RECORDS FOR THIS EXERCISE START

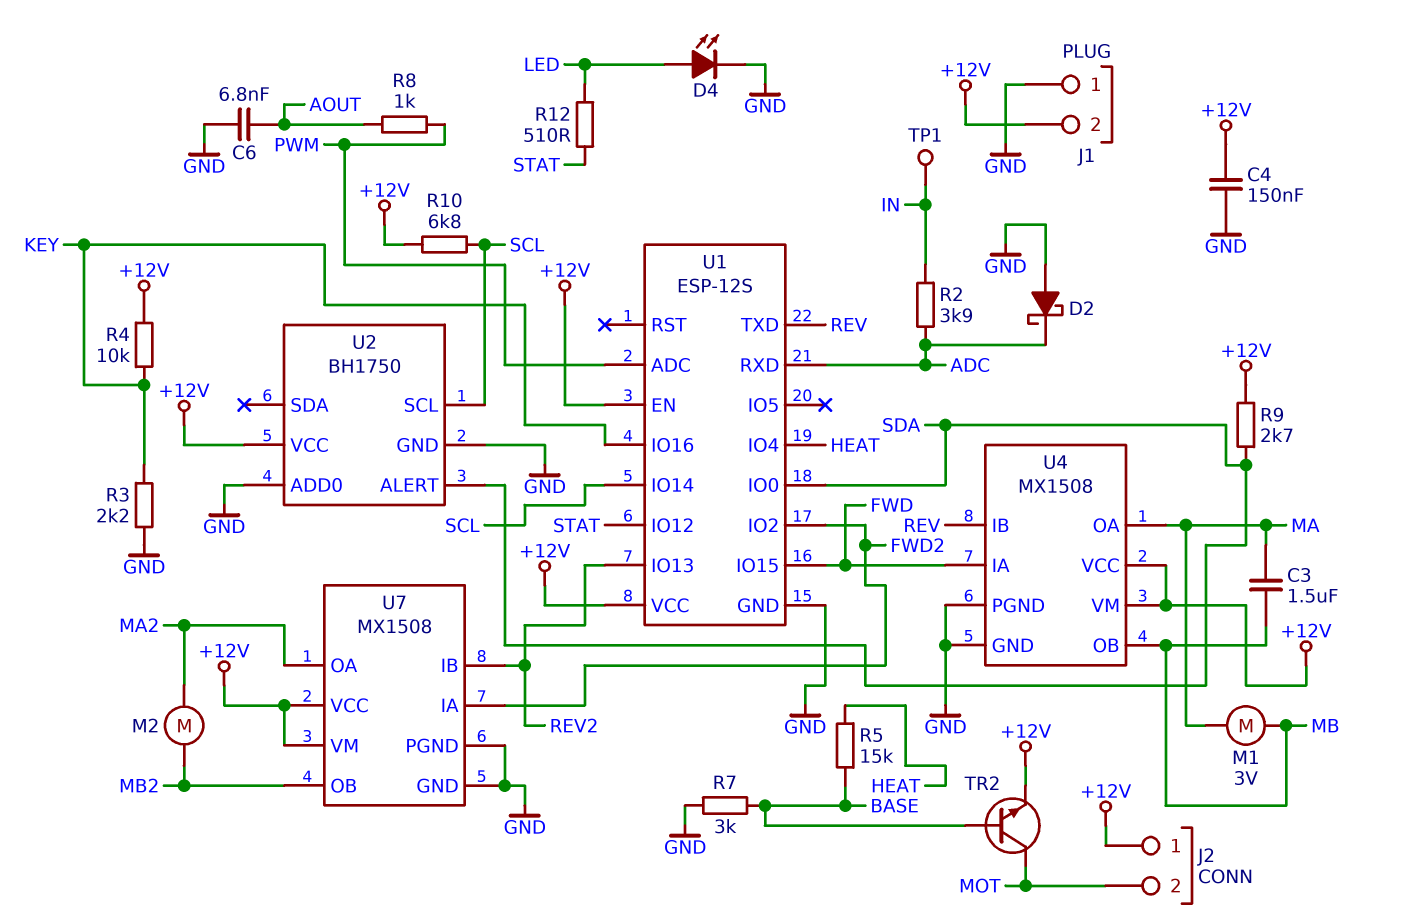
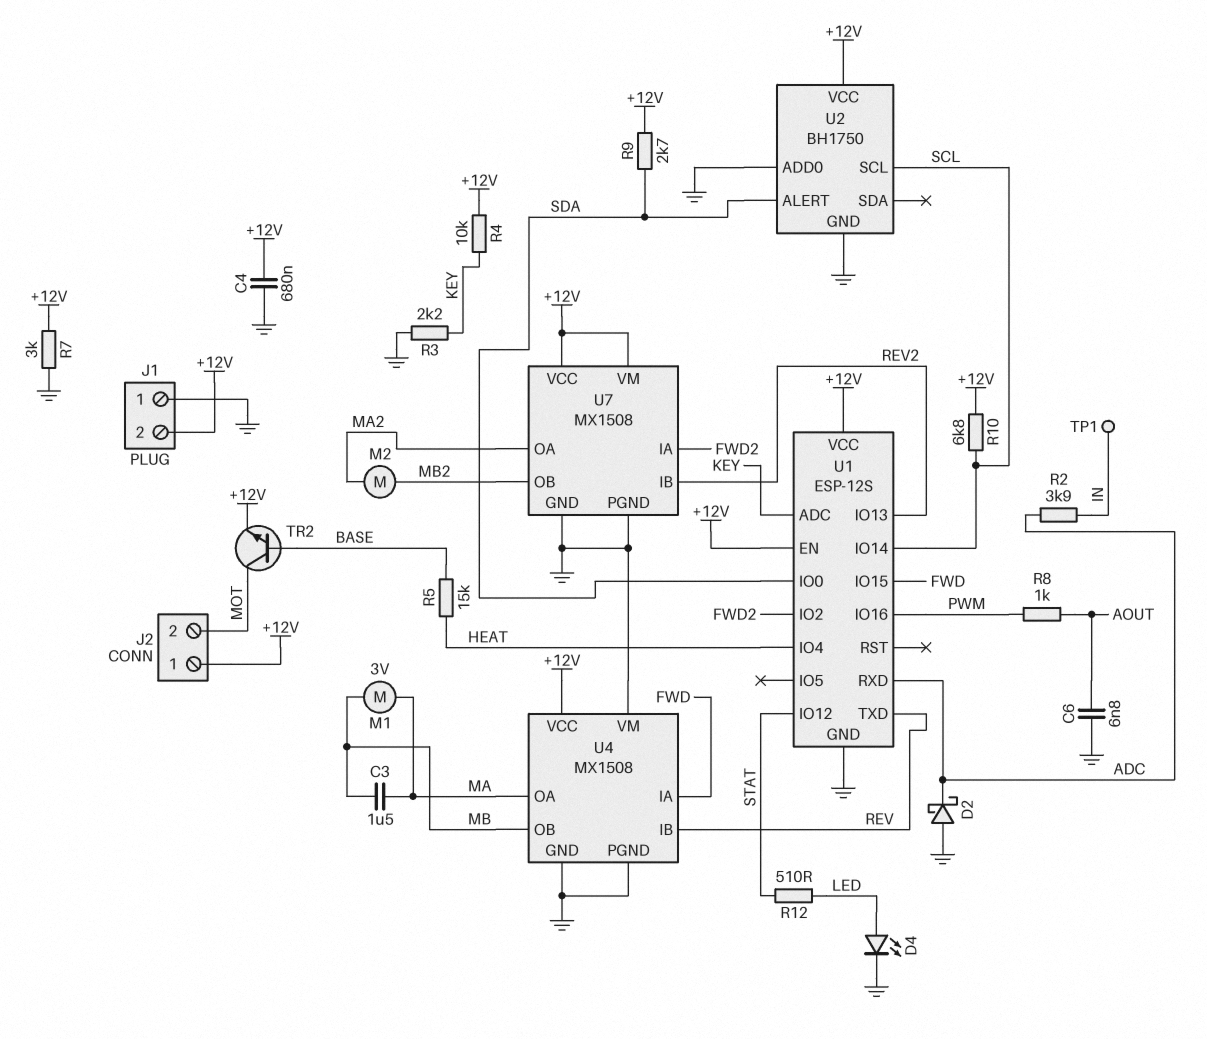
C4: 150nF (+12V, GND) -> 680nF (+12V, GND)
R7: 3k (BASE, GND) -> 3k (+12V, GND)
U1 pin ADC: PWM -> KEY
U1 pin IO16: KEY -> PWM
U4 pin VM: +12V -> GND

RECORDS FOR THIS EXERCISE END

## [EXERCISE DETAILS]
Copy out exactly the lines that run from the one holding "R7: 3k (BASE, GND) -> 3k (+12V, GND)" through the end of the data above.

## [EXERCISE ANSWER]
R7: 3k (BASE, GND) -> 3k (+12V, GND)
U1 pin ADC: PWM -> KEY
U1 pin IO16: KEY -> PWM
U4 pin VM: +12V -> GND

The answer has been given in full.